--- Instructions for the task ---
Begin at the line that holds "turquoise nut: 1 -> 0" and copy each line exactly until the data below ends, including that last line but no pictures.

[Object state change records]
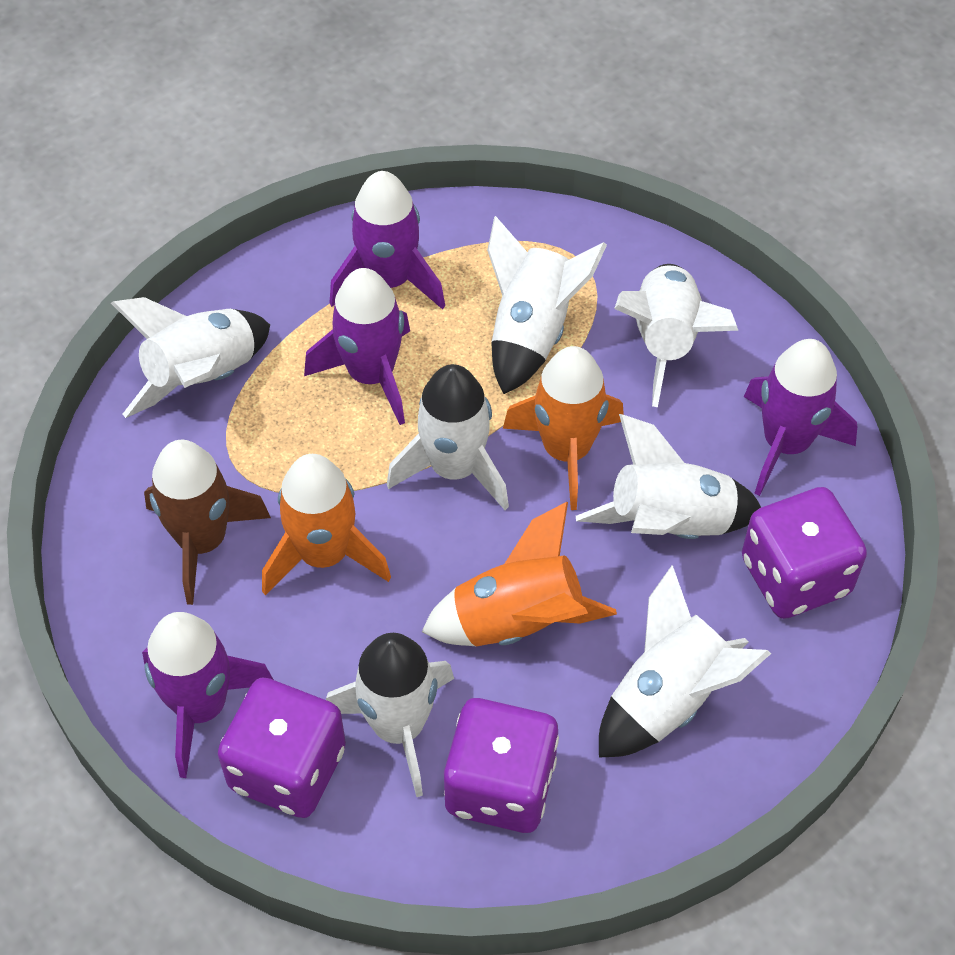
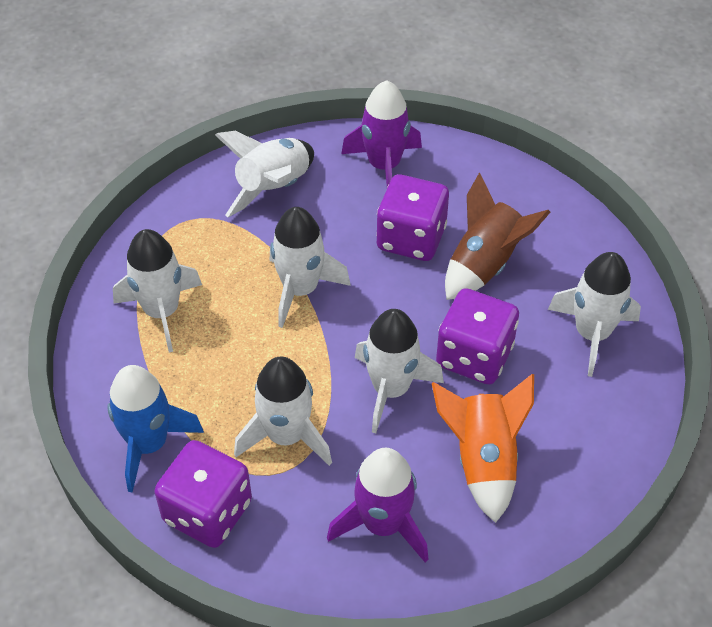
blue rocket: 0 -> 1
orange rocket: 3 -> 1
purple rocket: 4 -> 2
white rocket: 7 -> 6

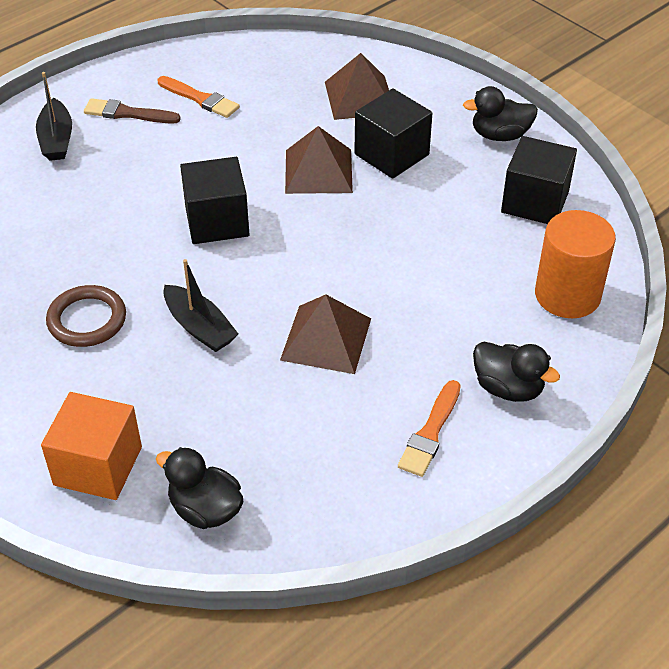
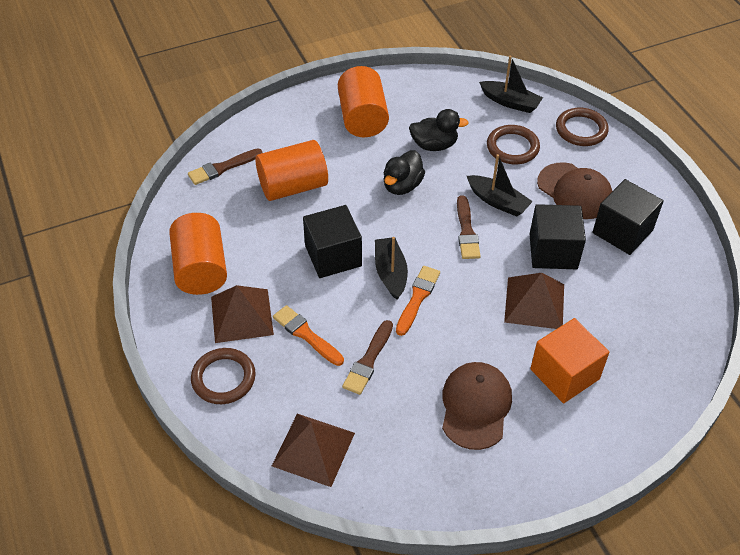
black boat: 2 -> 3
black duck: 3 -> 2
brown brush: 1 -> 3
brown cap: 0 -> 2
brown ring: 1 -> 3
orange cylinder: 1 -> 3

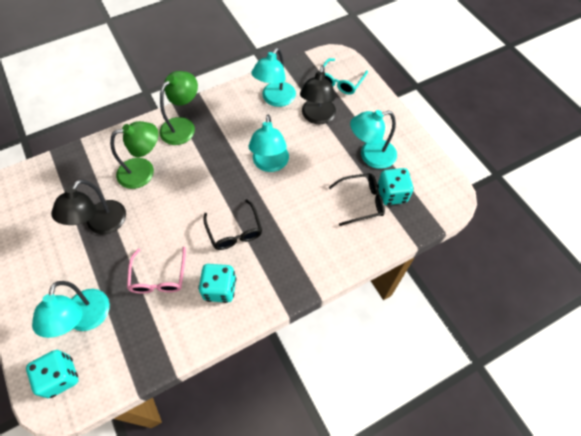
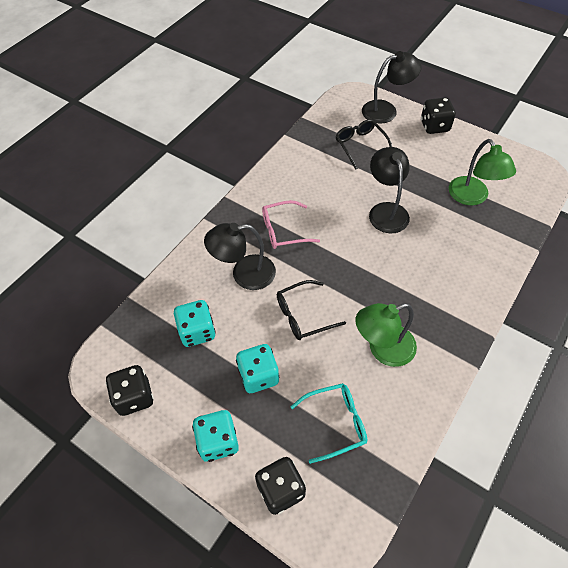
black dice: 0 -> 3
black lamp: 2 -> 3
turquoise lamp: 4 -> 0

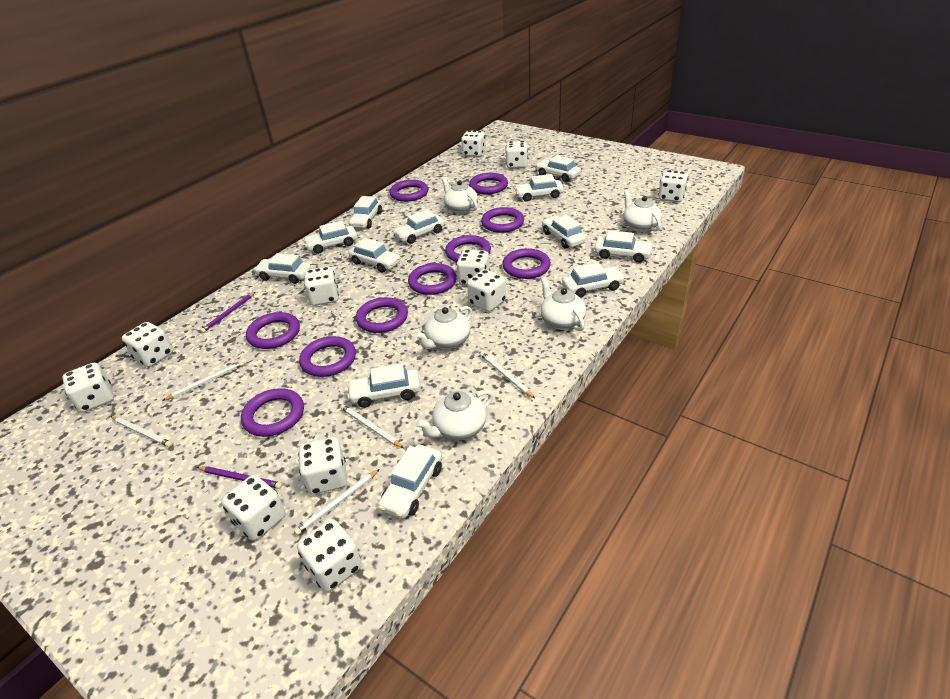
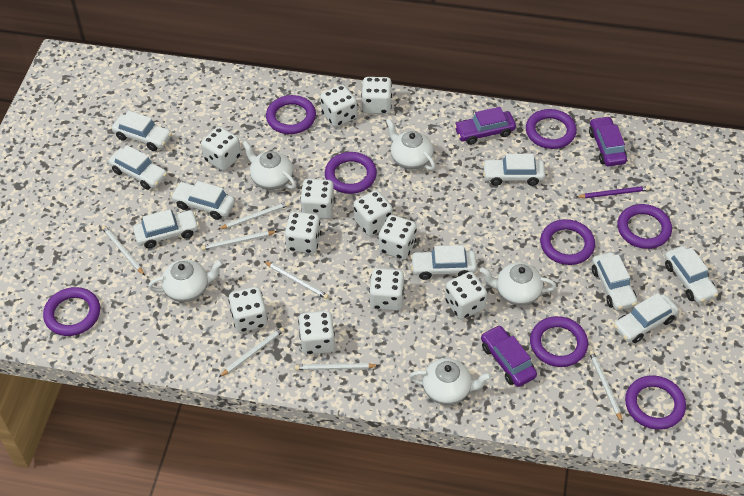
purple car: 0 -> 3
purple pencil: 2 -> 1
purple ring: 10 -> 8
white car: 12 -> 9
white pencil: 5 -> 7

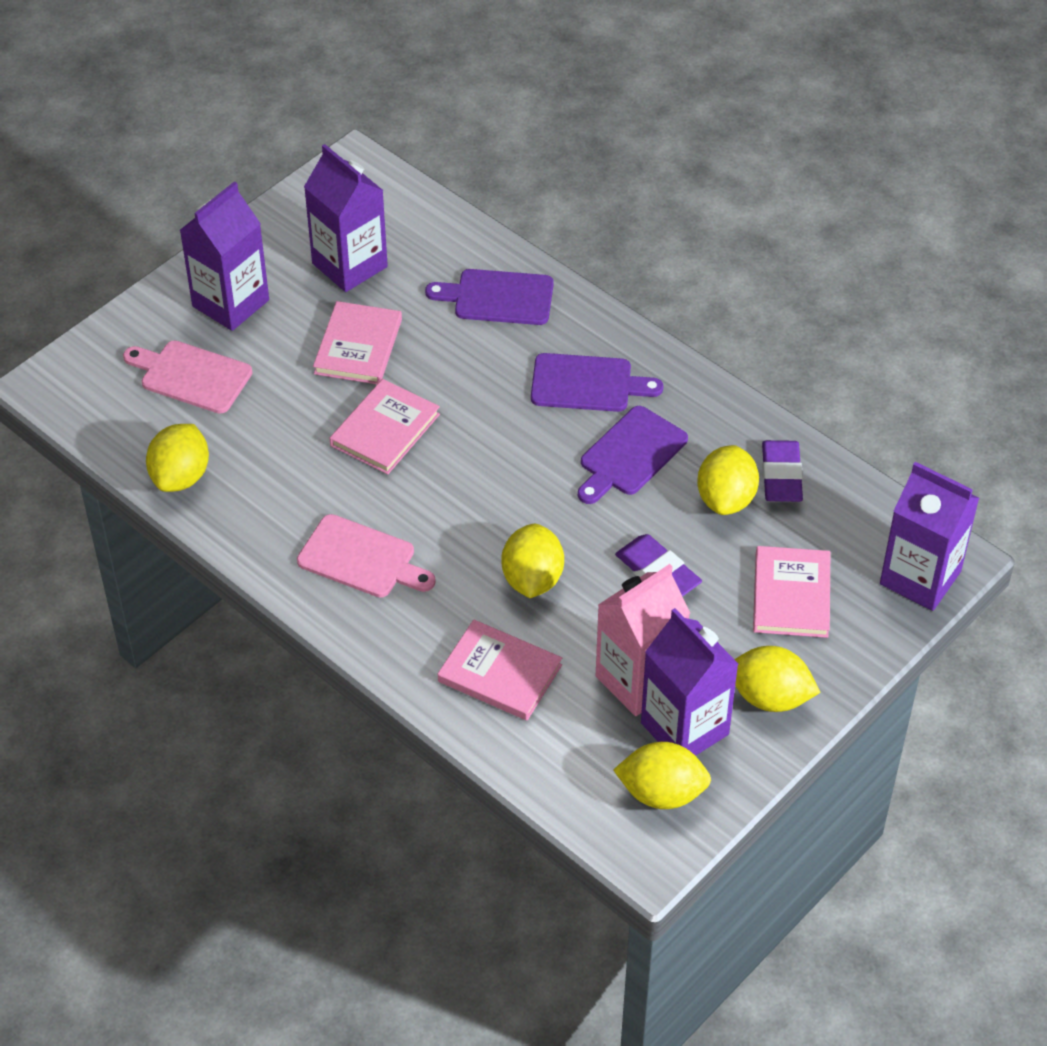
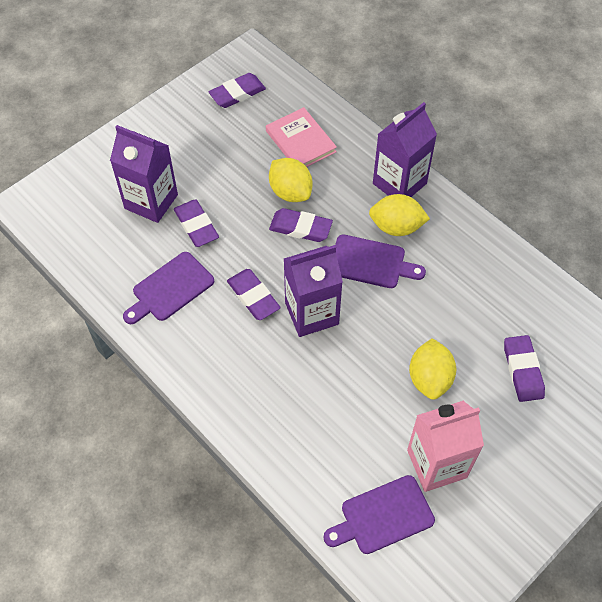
pink book: 4 -> 1
pink cutting board: 2 -> 0
purple carton: 4 -> 3
purple eraser: 2 -> 5
yellow lemon: 5 -> 3

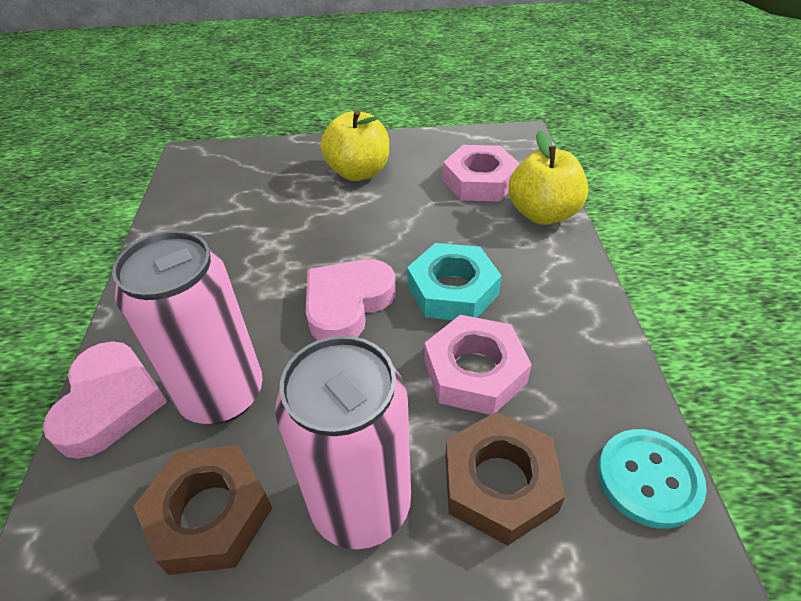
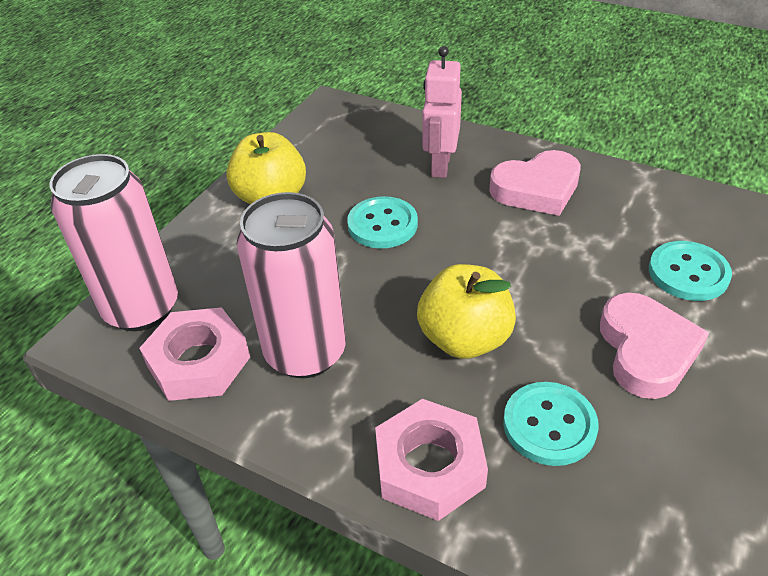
brown nut: 2 -> 0
pink robot: 0 -> 1
turquoise button: 1 -> 3
turquoise nut: 1 -> 0

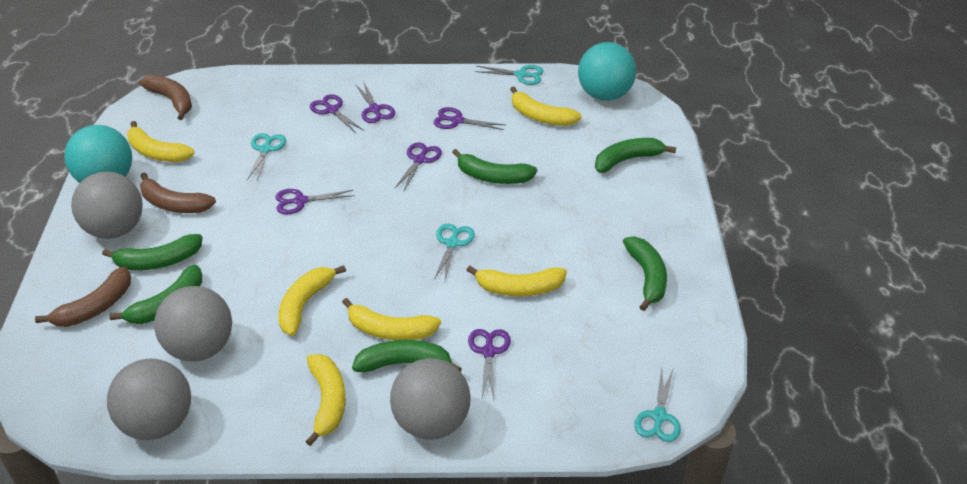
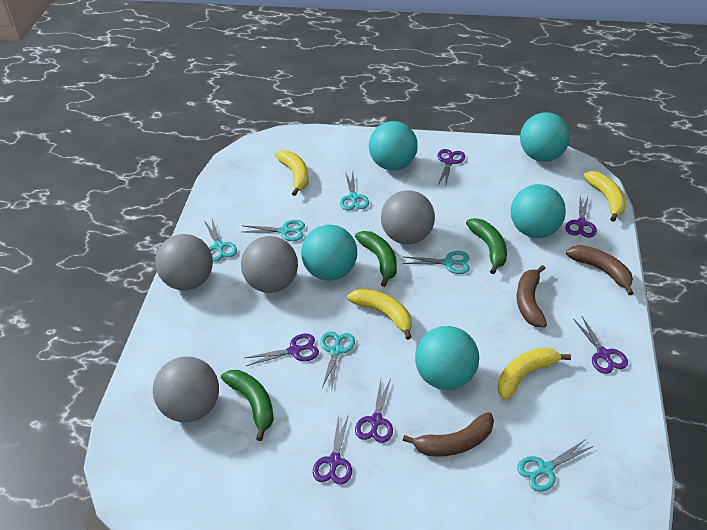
green banana: 6 -> 3
turquoise ball: 2 -> 5
turquoise scissors: 4 -> 6
yellow banana: 6 -> 4

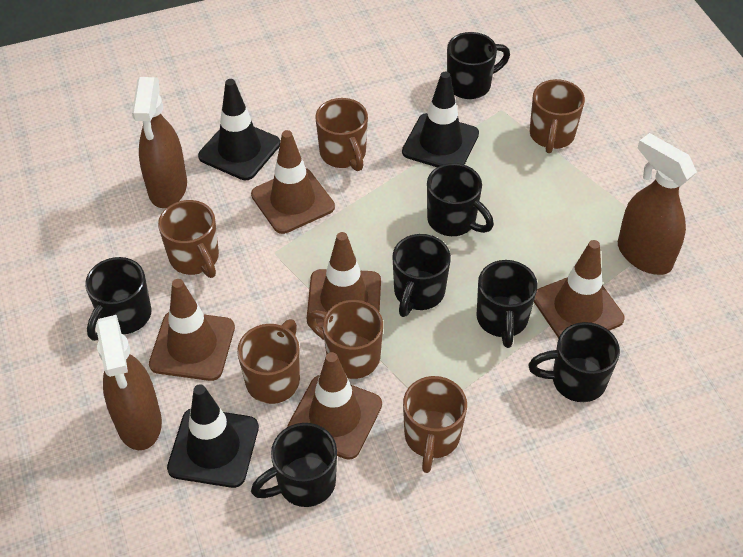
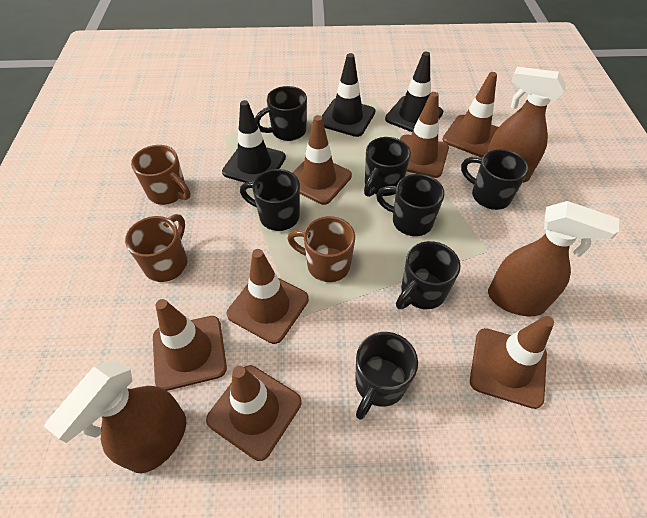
brown mug: 6 -> 3
brown traffic cone: 5 -> 7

--- Response ---
turquoise nut: 1 -> 0

green banana: 6 -> 3
turquoise ball: 2 -> 5
turquoise scissors: 4 -> 6
yellow banana: 6 -> 4

brown mug: 6 -> 3
brown traffic cone: 5 -> 7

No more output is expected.